Assignment: Transcribe the full listing without changing a word, and omit its pictures.

:::::

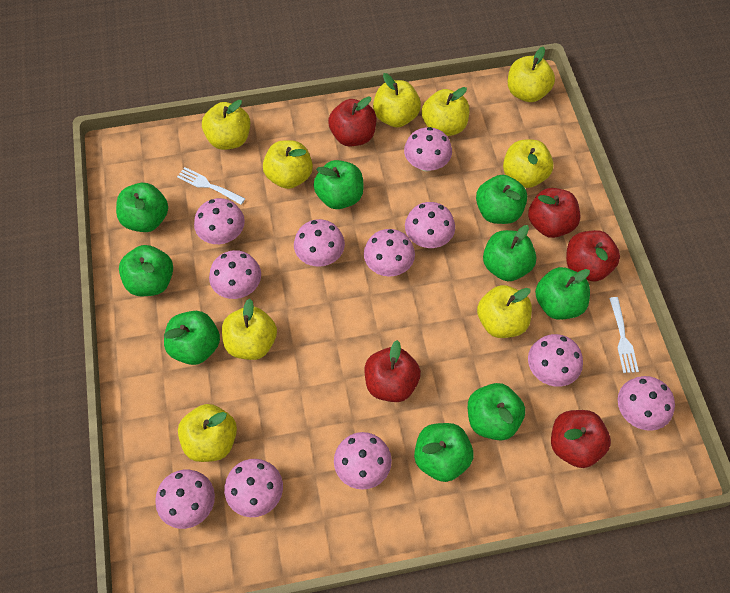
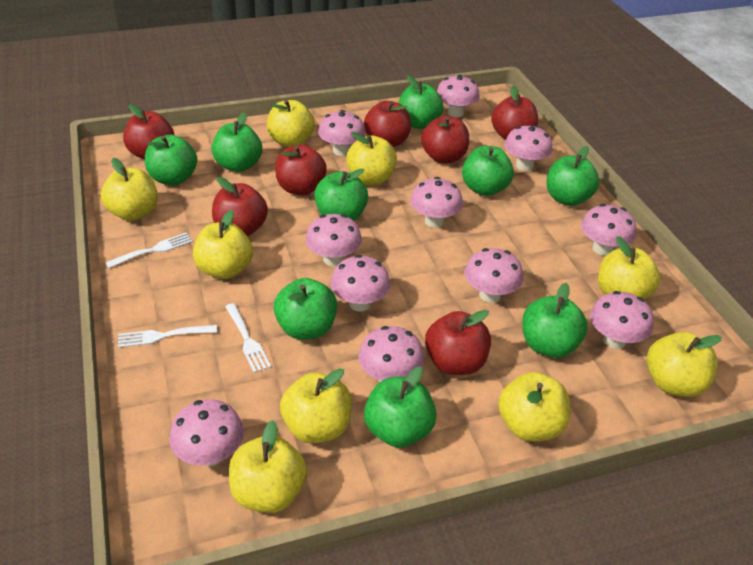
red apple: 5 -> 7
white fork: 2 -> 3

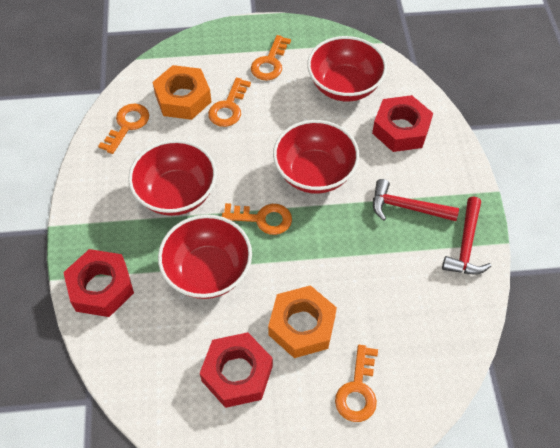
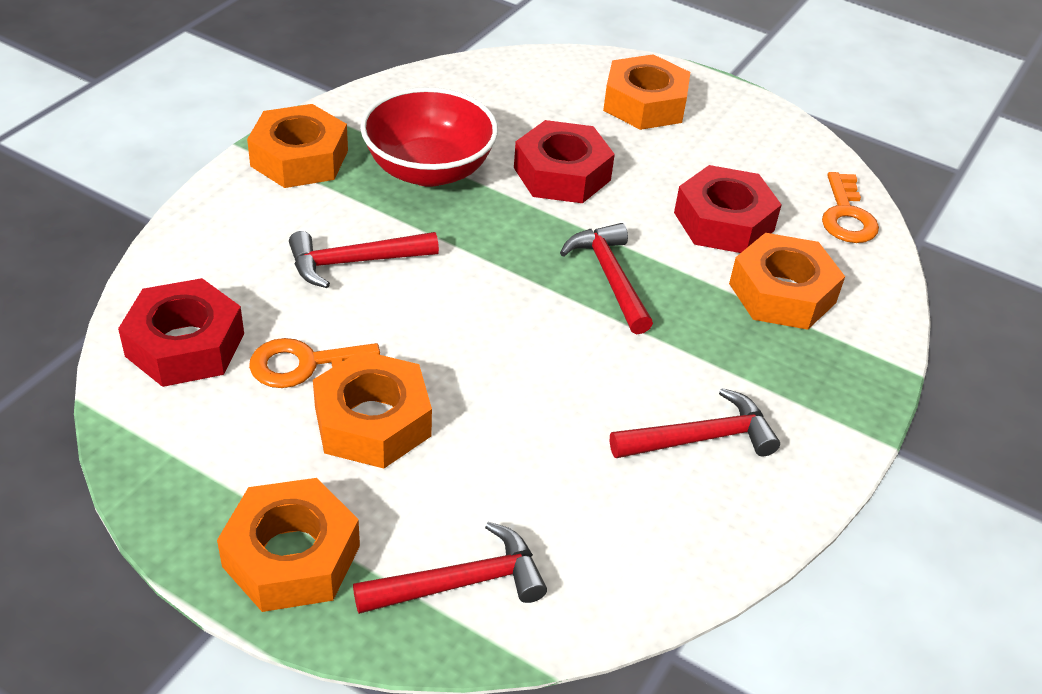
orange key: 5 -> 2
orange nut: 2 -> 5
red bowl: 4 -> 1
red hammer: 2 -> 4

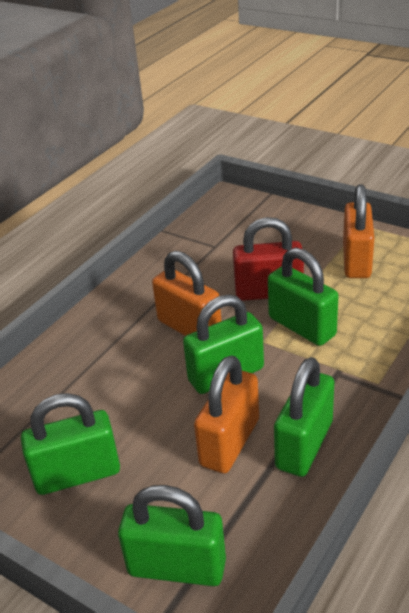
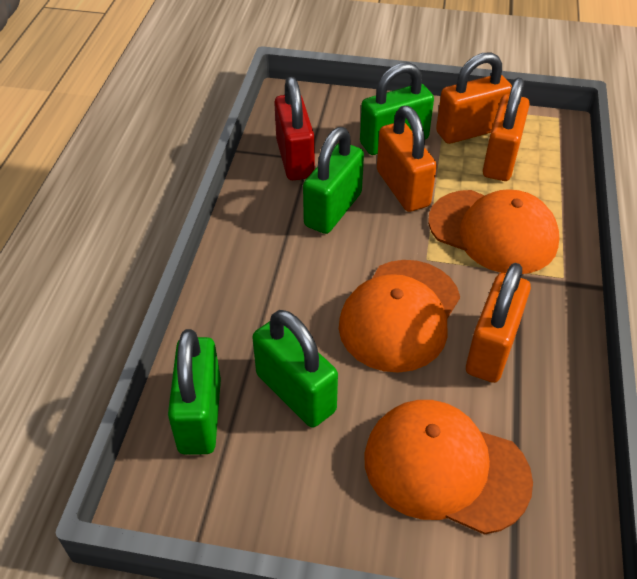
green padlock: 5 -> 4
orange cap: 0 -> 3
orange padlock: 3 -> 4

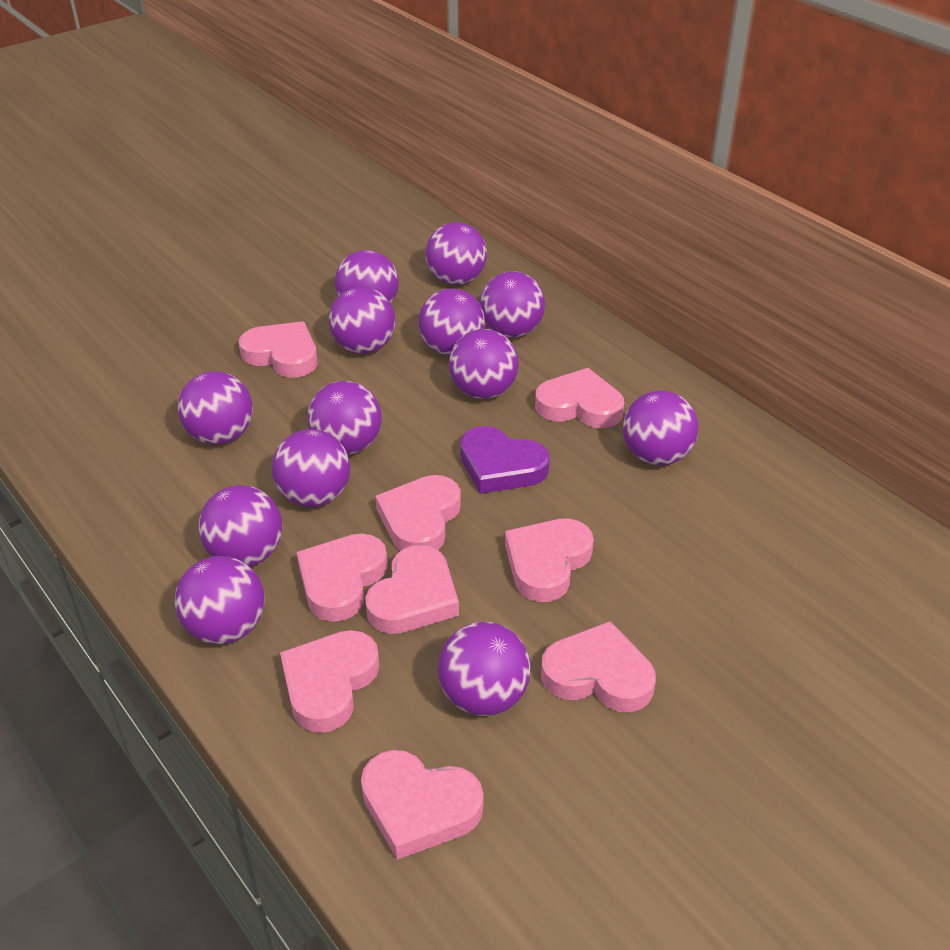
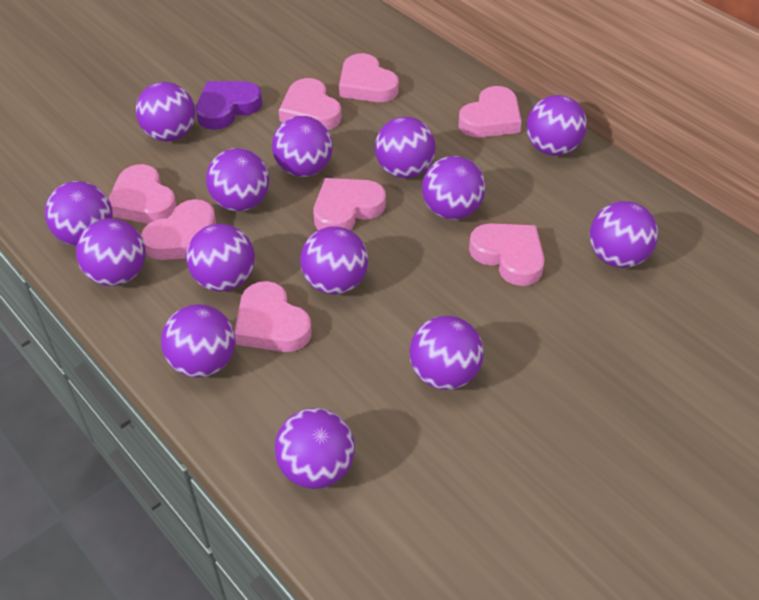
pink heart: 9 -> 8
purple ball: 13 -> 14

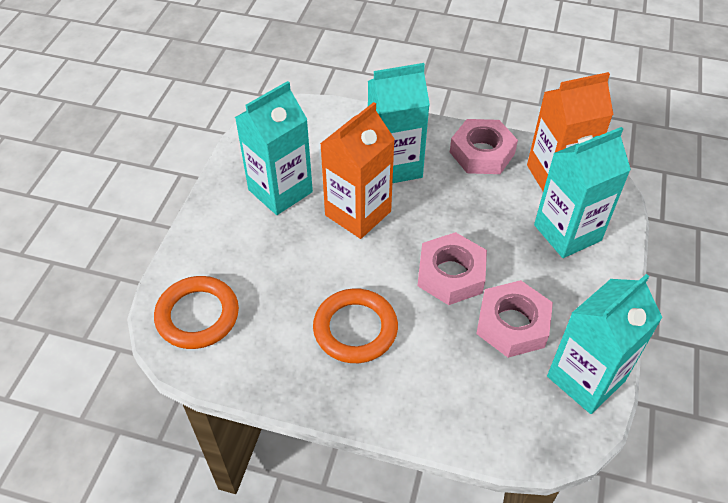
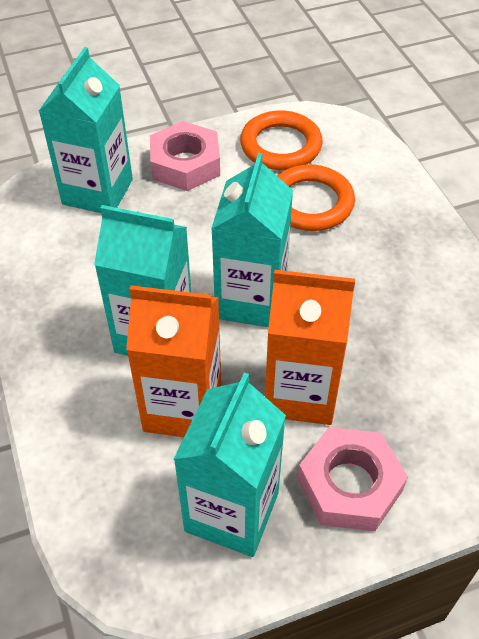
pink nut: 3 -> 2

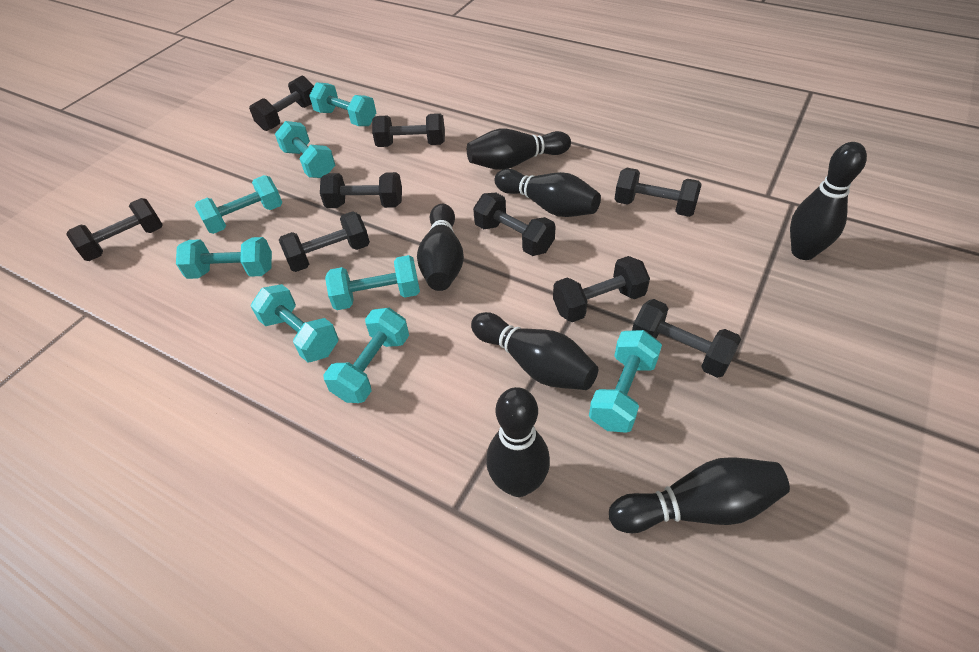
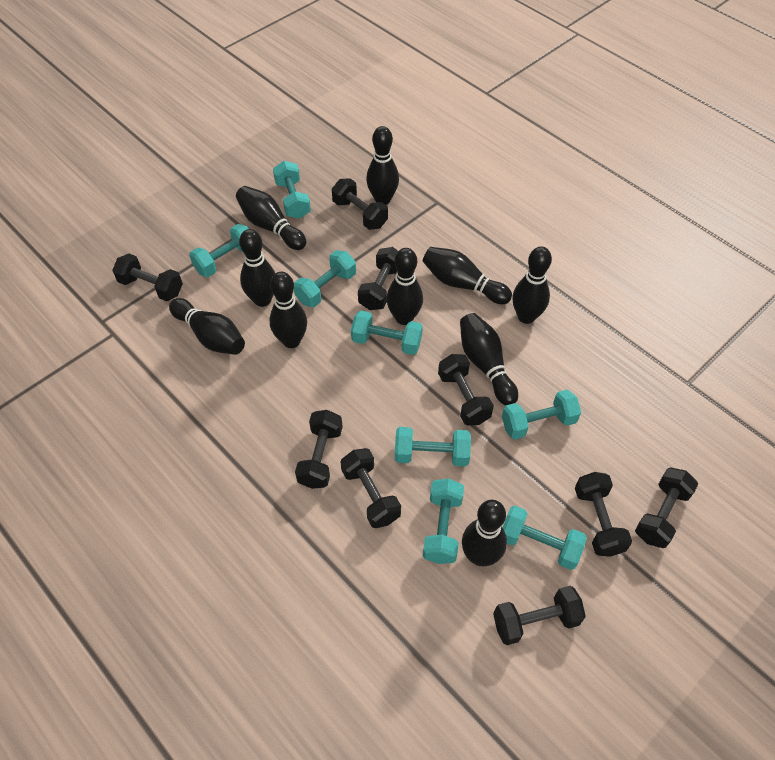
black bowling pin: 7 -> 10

:::::

Task solution:
red apple: 5 -> 7
white fork: 2 -> 3

orange key: 5 -> 2
orange nut: 2 -> 5
red bowl: 4 -> 1
red hammer: 2 -> 4

green padlock: 5 -> 4
orange cap: 0 -> 3
orange padlock: 3 -> 4

pink heart: 9 -> 8
purple ball: 13 -> 14

pink nut: 3 -> 2

black bowling pin: 7 -> 10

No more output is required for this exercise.